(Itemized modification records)
>>>
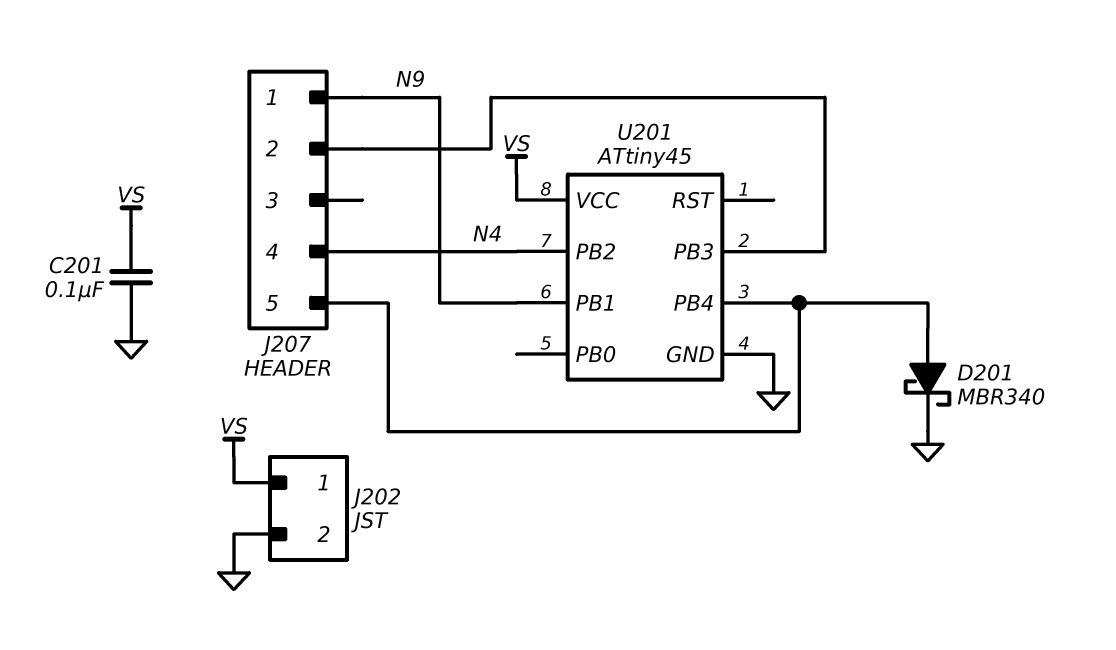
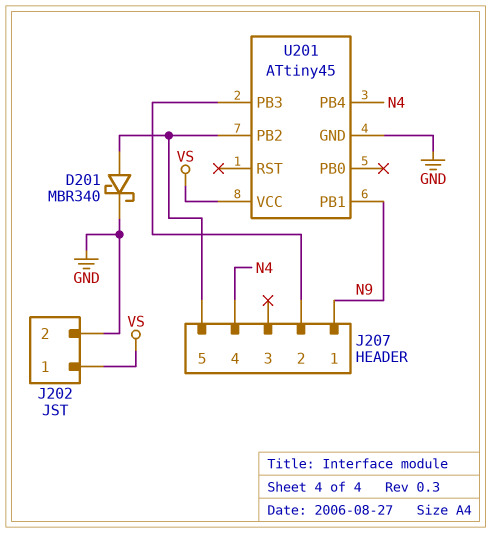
C201: 100nF (GND, VS) -> none
U201 pin PB2: N4 -> J207/5
U201 pin PB4: J207/5 -> N4

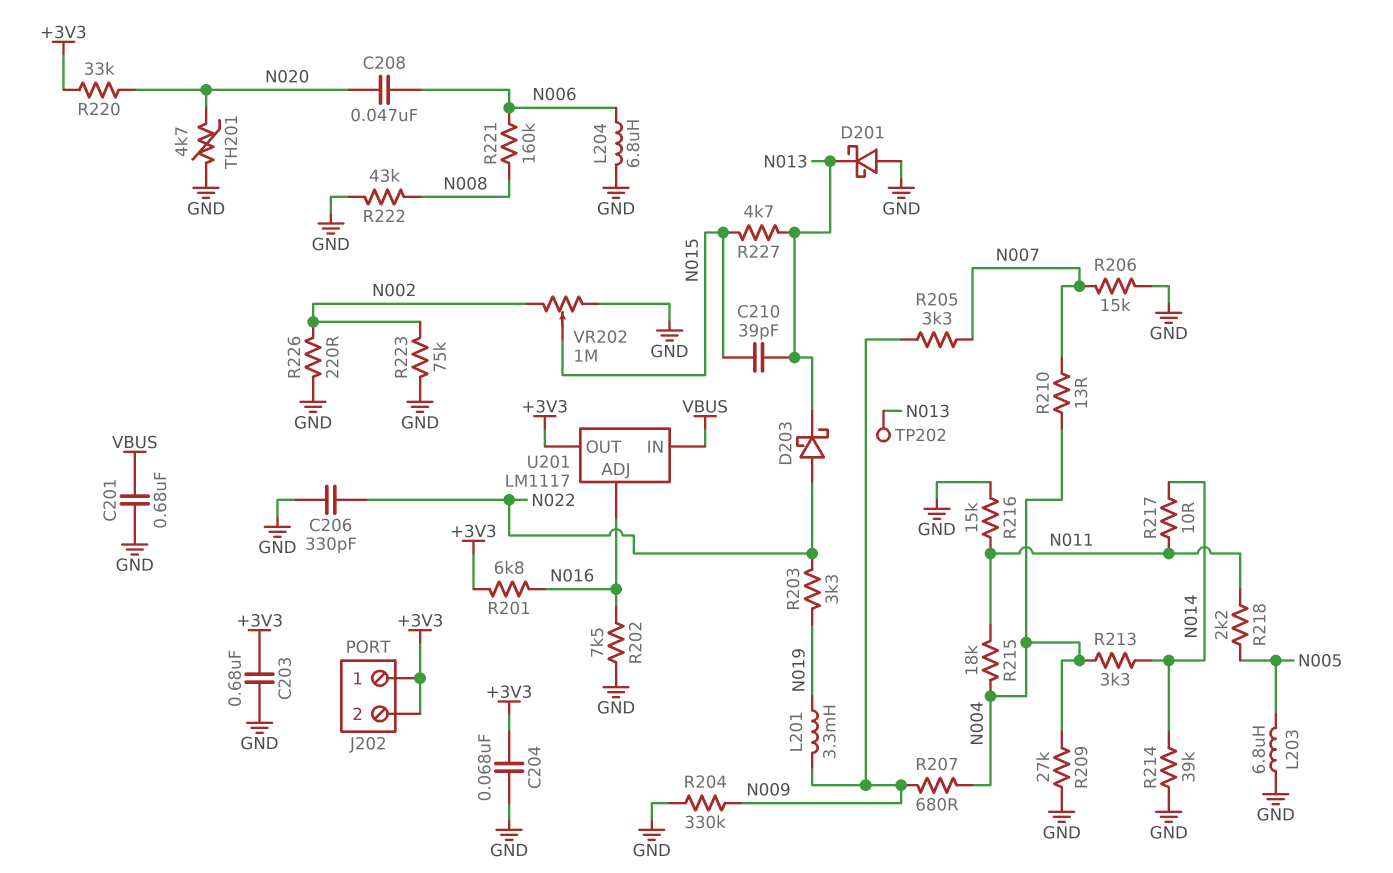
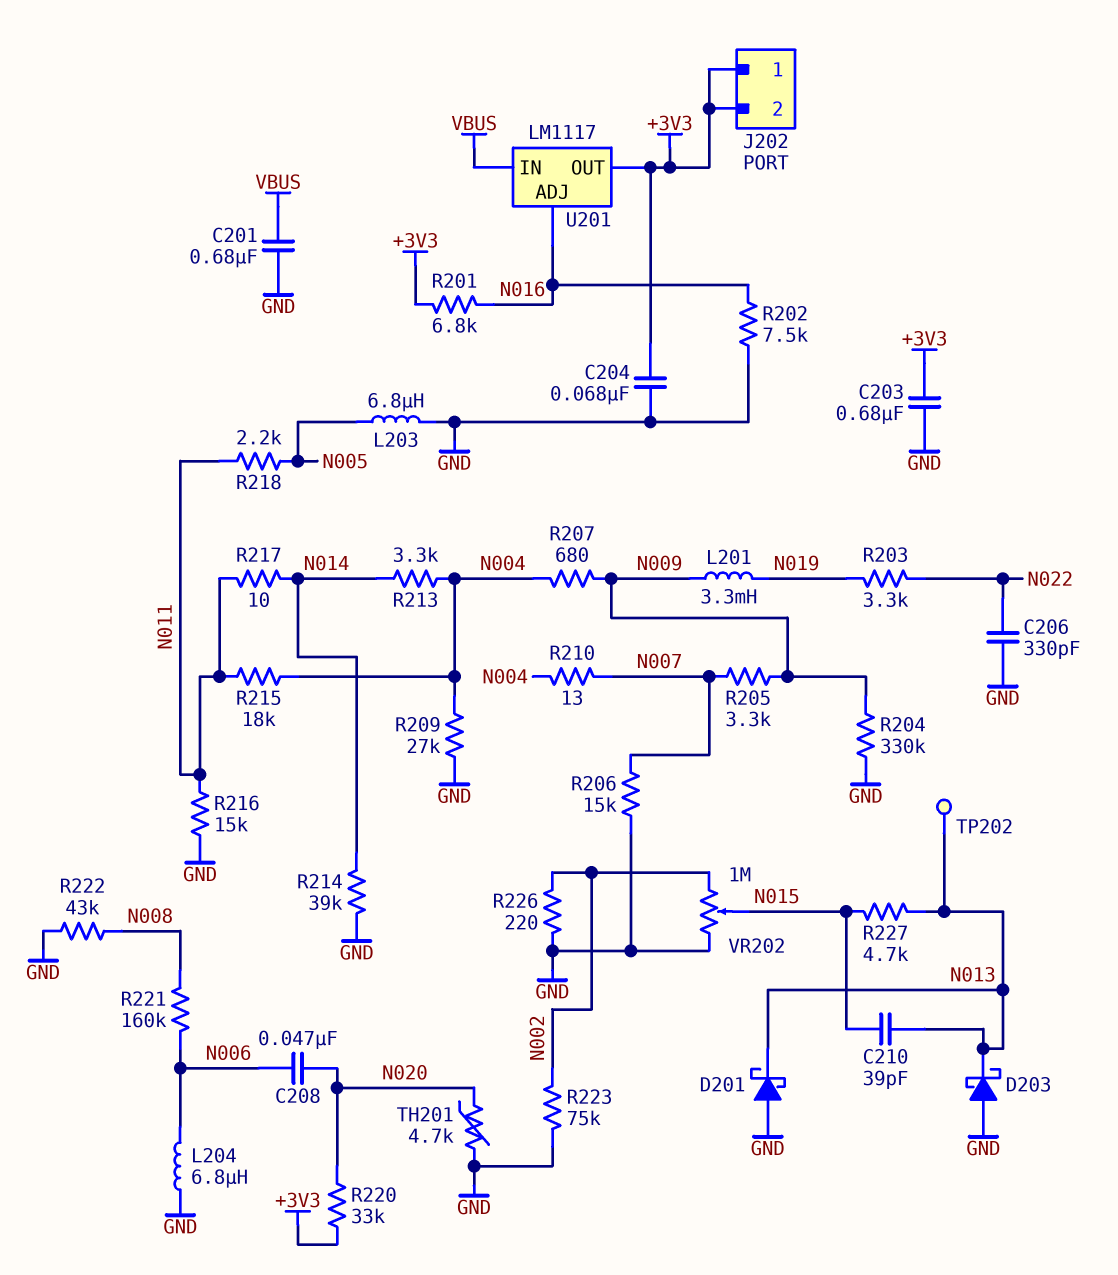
D203: schottky (A N022, K N013) -> schottky (A GND, K N013)

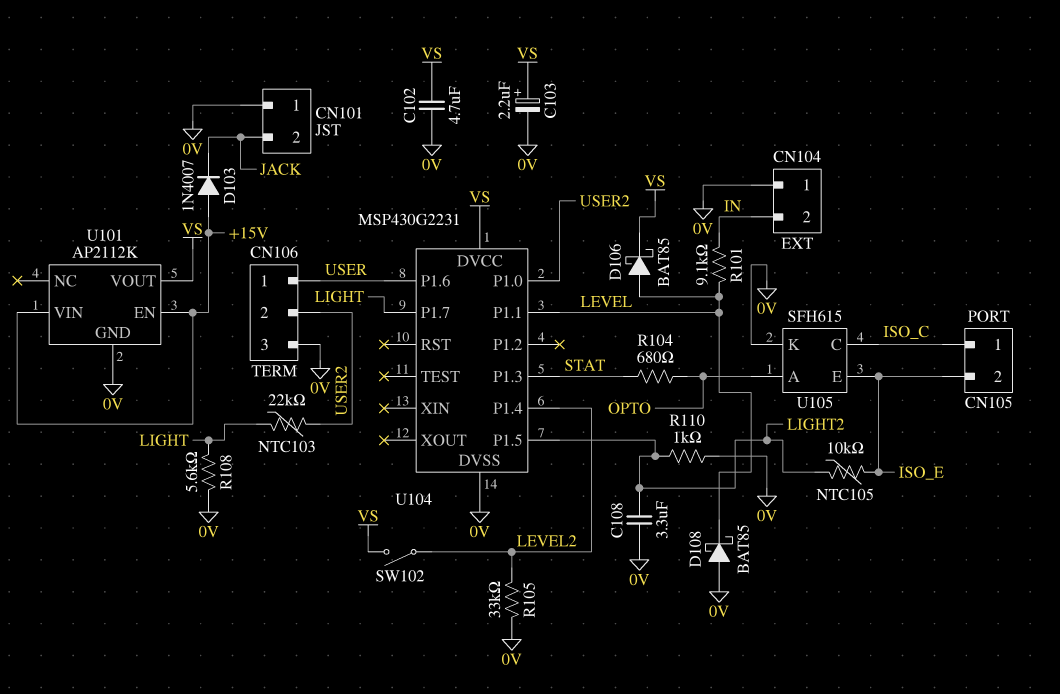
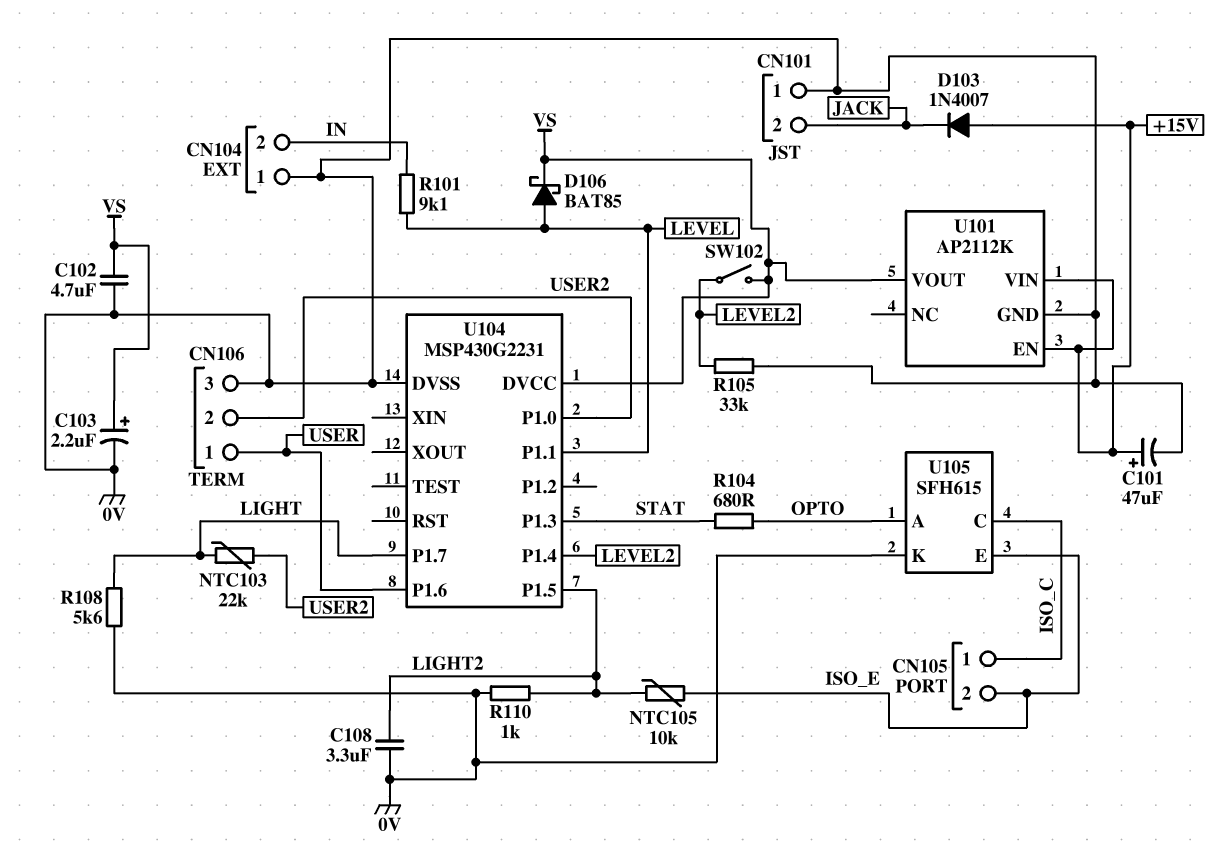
C101: none -> 47uF (plus +15V, minus 0V)
D108: schottky BAT85 (A 0V, K LEVEL) -> none

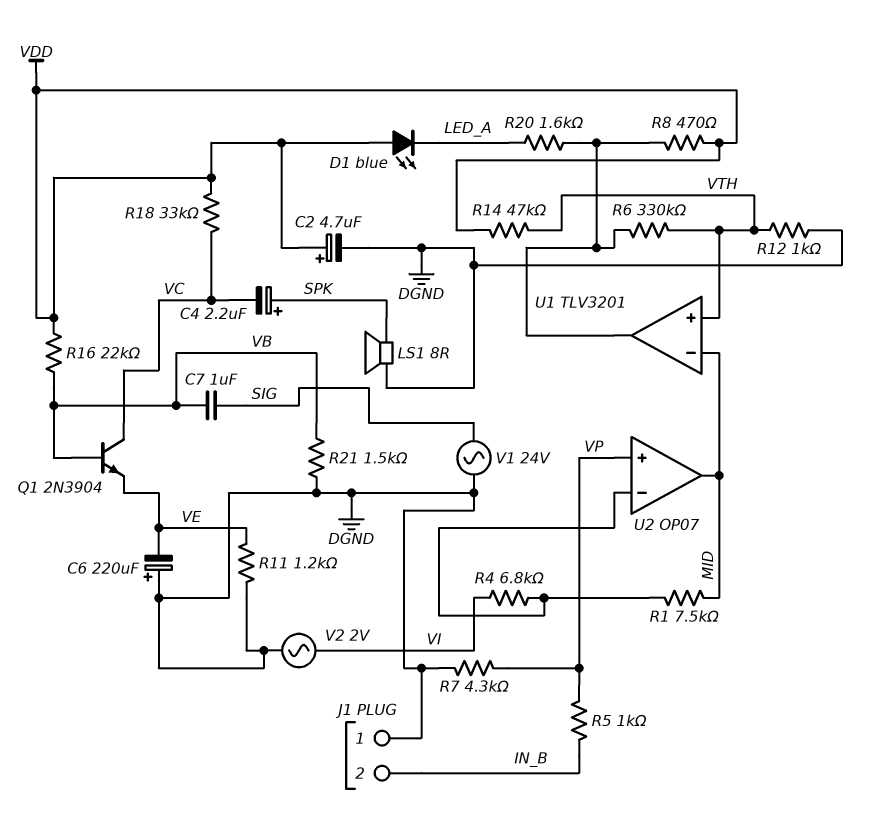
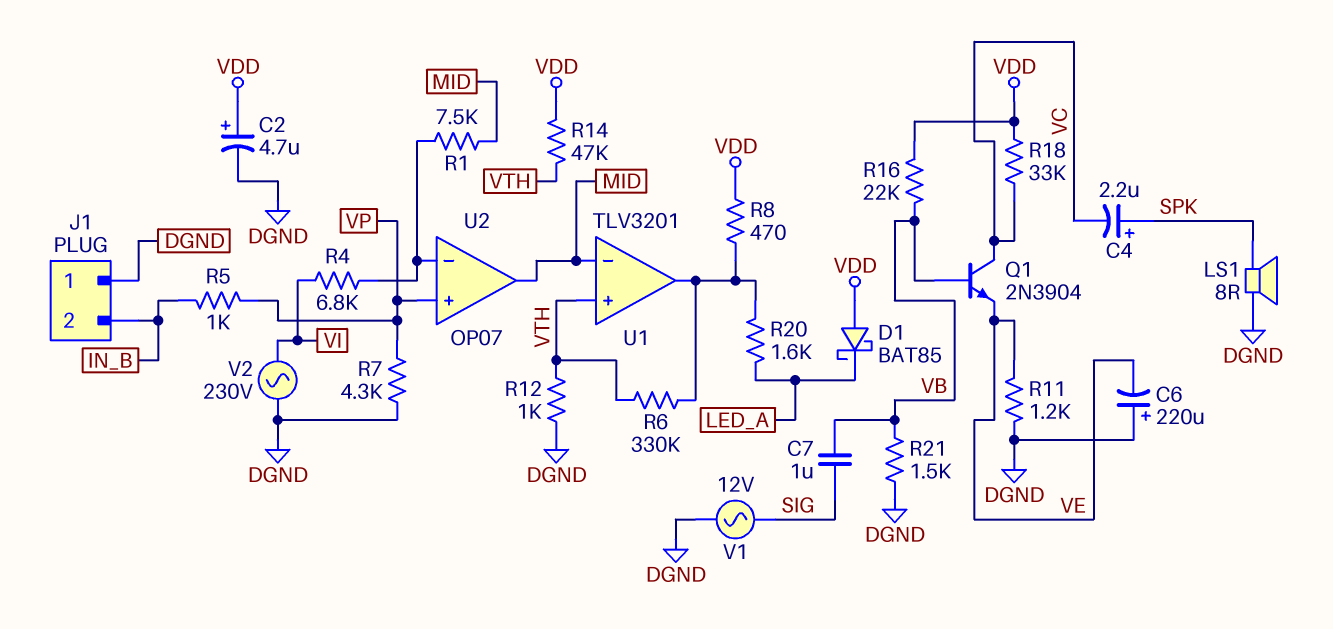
D1: LED blue (A VDD, K LED_A) -> schottky BAT85 (A VDD, K LED_A)
V1: AC 24V (DGND, SIG) -> AC 12V (DGND, SIG)
V2: AC 2V (DGND, VI) -> AC 230V (DGND, VI)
<<<
From the first line to the last, repeat the records above exactly, leaving out the pictures.

C201: 100nF (GND, VS) -> none
U201 pin PB2: N4 -> J207/5
U201 pin PB4: J207/5 -> N4

D203: schottky (A N022, K N013) -> schottky (A GND, K N013)

C101: none -> 47uF (plus +15V, minus 0V)
D108: schottky BAT85 (A 0V, K LEVEL) -> none

D1: LED blue (A VDD, K LED_A) -> schottky BAT85 (A VDD, K LED_A)
V1: AC 24V (DGND, SIG) -> AC 12V (DGND, SIG)
V2: AC 2V (DGND, VI) -> AC 230V (DGND, VI)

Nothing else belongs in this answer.